Task –
Instruction for the entries that follow: retype exactly the lines from the line with "cyan arrow: (53, 162) -> (59, 144), turned 90" to the line with "red star: (20, 36) -> (19, 74), moved", both included, and omit all others.

· · · ·

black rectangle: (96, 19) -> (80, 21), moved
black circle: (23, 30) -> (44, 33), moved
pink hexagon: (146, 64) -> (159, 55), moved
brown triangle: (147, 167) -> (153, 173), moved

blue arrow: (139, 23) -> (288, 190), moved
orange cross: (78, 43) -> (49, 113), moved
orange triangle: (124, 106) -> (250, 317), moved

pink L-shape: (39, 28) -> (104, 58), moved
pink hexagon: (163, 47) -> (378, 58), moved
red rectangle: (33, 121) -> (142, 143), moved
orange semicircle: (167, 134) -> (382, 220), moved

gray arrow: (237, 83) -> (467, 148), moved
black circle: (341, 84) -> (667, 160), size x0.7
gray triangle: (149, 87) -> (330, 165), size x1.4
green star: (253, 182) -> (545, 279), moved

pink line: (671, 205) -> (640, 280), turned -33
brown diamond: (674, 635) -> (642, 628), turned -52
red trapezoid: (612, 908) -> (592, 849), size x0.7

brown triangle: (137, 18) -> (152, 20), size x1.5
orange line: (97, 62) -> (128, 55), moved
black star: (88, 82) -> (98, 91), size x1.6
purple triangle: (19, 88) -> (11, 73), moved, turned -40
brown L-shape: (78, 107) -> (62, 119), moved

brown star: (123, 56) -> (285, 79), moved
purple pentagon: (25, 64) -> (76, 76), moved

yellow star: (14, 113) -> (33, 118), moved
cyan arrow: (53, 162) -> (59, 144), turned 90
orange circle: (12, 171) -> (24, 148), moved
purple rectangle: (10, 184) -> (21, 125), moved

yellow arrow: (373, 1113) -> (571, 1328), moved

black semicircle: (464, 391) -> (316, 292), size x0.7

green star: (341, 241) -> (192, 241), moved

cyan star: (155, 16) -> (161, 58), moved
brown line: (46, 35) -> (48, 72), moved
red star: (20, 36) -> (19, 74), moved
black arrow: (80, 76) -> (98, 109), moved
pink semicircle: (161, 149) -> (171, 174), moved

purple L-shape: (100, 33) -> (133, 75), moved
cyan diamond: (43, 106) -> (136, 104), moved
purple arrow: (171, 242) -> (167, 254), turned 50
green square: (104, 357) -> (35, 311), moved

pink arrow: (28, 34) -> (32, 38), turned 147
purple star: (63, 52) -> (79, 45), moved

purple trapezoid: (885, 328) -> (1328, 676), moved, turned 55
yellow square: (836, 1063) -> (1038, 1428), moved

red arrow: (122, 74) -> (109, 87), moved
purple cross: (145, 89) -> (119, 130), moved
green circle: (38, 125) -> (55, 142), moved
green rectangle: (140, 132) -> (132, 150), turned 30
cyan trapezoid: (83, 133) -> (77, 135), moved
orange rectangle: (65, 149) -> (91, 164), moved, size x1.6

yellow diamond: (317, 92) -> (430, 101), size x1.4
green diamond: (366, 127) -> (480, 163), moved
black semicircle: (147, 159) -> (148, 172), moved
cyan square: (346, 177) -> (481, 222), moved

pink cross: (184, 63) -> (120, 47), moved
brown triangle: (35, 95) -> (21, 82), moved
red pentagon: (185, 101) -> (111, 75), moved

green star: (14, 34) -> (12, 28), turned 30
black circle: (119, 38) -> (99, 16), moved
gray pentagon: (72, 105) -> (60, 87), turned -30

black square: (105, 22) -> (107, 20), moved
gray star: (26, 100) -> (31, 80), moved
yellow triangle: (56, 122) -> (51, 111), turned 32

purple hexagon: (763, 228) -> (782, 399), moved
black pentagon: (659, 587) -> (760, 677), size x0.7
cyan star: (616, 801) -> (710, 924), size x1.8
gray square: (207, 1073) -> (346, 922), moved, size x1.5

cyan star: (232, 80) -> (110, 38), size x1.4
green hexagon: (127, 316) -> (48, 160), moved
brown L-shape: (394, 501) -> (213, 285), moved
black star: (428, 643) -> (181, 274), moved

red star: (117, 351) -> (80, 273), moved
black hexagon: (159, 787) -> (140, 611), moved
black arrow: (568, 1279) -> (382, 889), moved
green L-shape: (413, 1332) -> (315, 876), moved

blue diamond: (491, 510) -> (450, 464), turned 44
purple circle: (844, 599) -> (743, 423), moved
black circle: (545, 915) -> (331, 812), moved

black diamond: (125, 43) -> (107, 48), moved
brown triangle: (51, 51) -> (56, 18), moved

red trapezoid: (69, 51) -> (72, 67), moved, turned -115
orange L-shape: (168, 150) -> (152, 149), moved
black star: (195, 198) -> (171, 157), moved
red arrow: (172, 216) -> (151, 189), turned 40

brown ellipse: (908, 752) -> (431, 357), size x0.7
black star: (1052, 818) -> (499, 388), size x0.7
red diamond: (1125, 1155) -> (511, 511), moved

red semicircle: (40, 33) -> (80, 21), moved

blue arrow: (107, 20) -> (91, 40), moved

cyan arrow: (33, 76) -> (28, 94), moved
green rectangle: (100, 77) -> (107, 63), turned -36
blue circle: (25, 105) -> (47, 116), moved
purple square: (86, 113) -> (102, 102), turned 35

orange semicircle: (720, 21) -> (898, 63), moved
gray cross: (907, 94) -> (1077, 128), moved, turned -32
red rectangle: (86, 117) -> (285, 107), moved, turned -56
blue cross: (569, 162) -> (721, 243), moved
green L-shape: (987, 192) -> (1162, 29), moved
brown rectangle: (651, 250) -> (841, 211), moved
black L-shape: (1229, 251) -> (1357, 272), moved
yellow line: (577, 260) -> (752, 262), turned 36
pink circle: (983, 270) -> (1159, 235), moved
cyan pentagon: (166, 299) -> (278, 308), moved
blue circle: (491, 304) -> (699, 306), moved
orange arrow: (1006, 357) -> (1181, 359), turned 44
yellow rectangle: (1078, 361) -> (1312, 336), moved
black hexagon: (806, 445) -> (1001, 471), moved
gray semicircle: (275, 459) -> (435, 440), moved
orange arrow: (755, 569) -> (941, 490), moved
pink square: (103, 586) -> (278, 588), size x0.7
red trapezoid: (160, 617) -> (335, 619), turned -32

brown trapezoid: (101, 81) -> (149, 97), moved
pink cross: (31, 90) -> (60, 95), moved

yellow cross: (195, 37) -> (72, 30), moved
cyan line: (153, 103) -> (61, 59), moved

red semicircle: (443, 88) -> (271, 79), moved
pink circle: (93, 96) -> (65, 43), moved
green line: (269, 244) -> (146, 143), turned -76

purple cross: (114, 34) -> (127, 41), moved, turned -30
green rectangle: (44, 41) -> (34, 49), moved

· · · ·

Exercise result –
cyan arrow: (53, 162) -> (59, 144), turned 90
orange circle: (12, 171) -> (24, 148), moved
purple rectangle: (10, 184) -> (21, 125), moved

yellow arrow: (373, 1113) -> (571, 1328), moved

black semicircle: (464, 391) -> (316, 292), size x0.7

green star: (341, 241) -> (192, 241), moved

cyan star: (155, 16) -> (161, 58), moved
brown line: (46, 35) -> (48, 72), moved
red star: (20, 36) -> (19, 74), moved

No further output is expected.